# The task:
Can you quote, word for word, the lines below, starting at the line that contains "You are closest" and ending at the line that contains "You are an architect"?

[Begin Data entries]

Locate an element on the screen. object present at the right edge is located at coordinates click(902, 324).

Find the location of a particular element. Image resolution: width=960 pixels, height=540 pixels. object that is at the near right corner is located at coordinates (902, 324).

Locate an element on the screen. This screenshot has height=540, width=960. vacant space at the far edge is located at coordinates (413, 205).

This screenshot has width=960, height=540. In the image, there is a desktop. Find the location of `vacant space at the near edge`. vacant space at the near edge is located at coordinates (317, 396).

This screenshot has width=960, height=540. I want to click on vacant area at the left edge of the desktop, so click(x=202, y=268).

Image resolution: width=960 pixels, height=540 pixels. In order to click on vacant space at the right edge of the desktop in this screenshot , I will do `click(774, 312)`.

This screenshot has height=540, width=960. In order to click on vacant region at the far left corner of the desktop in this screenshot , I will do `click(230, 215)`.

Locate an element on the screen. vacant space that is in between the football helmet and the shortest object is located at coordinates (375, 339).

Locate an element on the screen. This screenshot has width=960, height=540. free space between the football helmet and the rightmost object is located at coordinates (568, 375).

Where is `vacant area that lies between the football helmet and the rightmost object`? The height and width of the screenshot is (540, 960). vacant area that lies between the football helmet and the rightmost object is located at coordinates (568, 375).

[End Data entries]
[Begin Data entries]

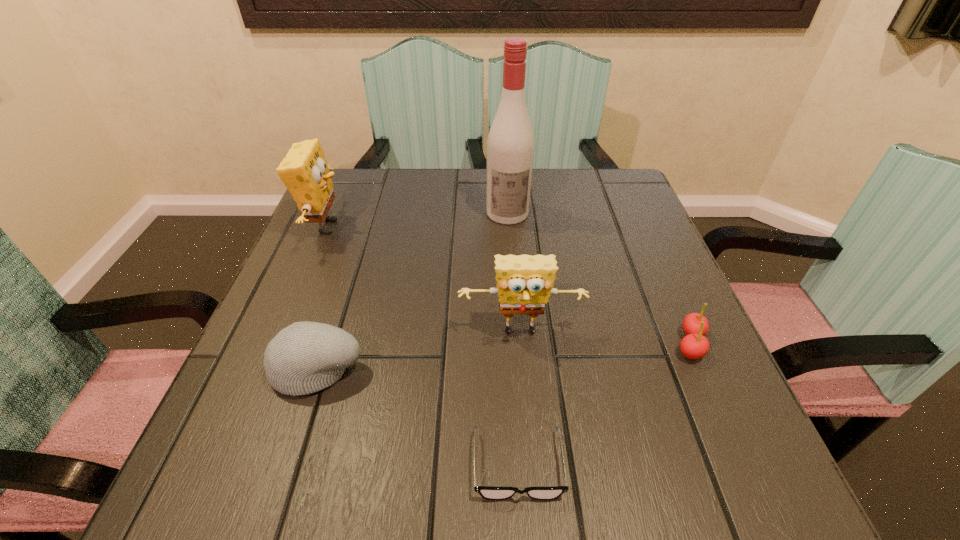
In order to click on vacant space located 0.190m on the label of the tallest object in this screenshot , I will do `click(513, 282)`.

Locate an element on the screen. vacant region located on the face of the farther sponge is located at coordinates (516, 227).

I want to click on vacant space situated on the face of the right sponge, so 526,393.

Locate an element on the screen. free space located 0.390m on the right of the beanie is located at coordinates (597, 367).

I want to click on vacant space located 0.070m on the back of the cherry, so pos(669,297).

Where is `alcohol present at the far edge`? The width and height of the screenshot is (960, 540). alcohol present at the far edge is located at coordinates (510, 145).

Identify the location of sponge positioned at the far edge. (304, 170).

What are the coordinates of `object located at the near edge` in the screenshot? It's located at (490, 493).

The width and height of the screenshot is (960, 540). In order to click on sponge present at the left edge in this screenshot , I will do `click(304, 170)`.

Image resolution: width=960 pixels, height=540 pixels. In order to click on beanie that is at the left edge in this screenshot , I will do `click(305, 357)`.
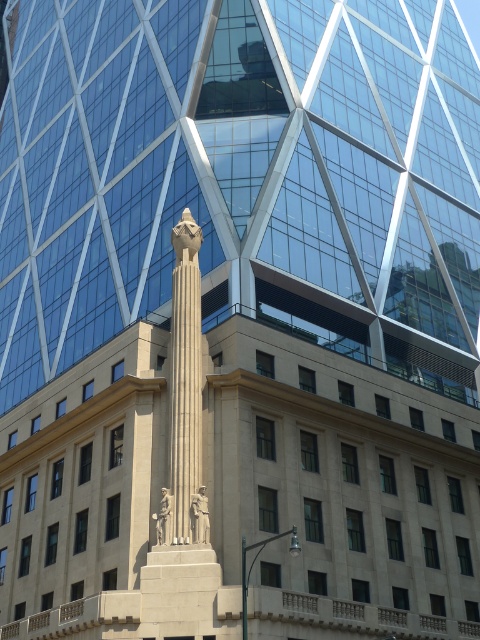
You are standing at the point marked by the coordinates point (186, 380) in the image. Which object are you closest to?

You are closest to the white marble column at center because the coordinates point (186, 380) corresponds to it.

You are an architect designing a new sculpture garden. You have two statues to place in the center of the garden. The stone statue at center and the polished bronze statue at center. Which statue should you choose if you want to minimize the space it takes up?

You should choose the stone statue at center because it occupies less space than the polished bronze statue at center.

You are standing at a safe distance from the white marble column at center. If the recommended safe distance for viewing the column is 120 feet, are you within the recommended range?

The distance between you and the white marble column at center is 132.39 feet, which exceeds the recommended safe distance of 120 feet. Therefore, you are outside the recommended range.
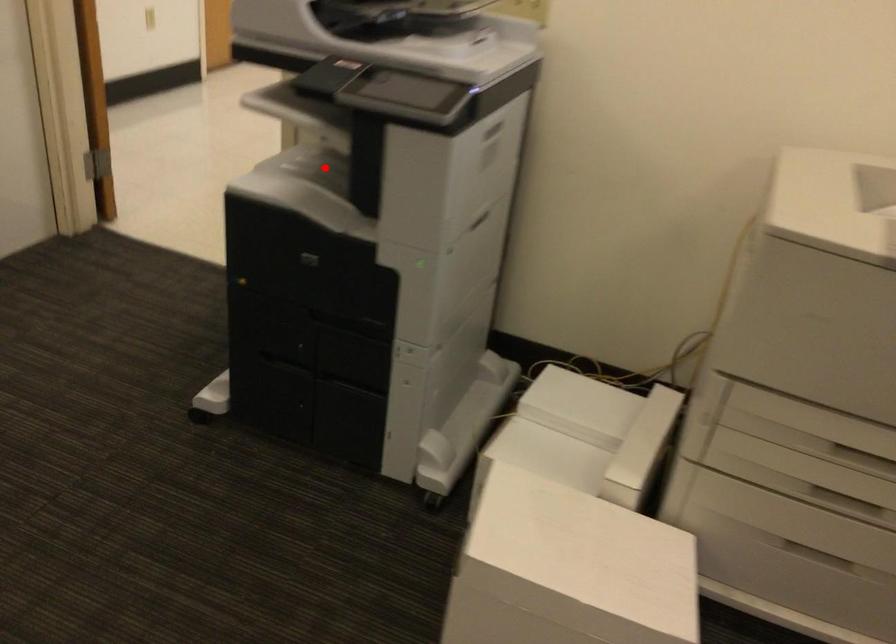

[End Data entries]
[Begin Data entries]

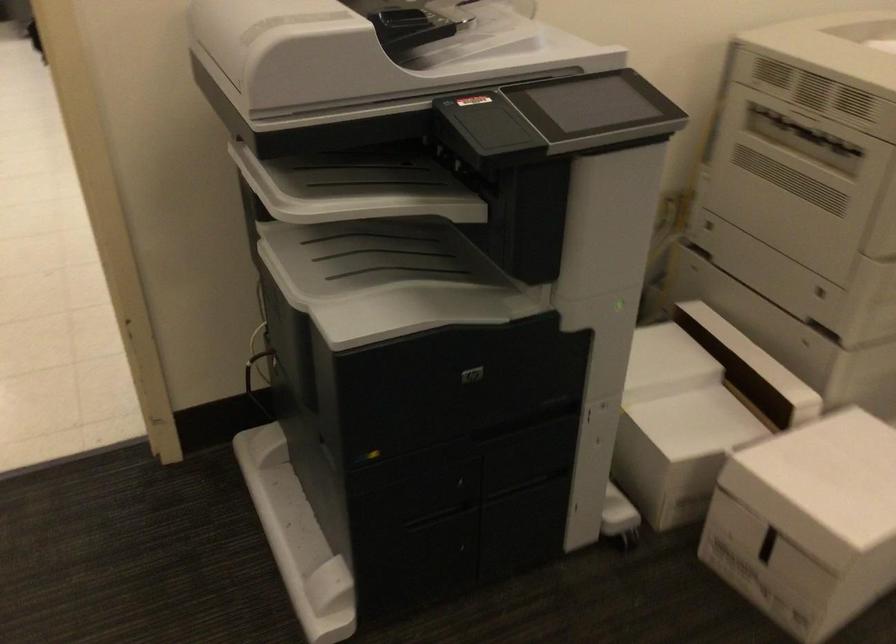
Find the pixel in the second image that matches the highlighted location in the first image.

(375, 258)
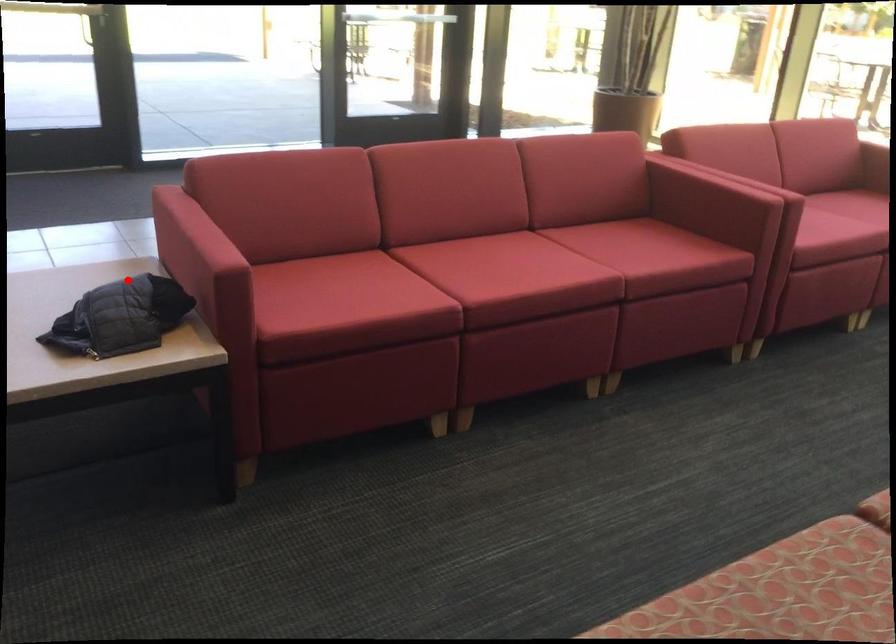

[End Data entries]

# Written reply:
You are closest to the white marble column at center because the coordinates point (186, 380) corresponds to it.

You are an architect designing a new sculpture garden. You have two statues to place in the center of the garden. The stone statue at center and the polished bronze statue at center. Which statue should you choose if you want to minimize the space it takes up?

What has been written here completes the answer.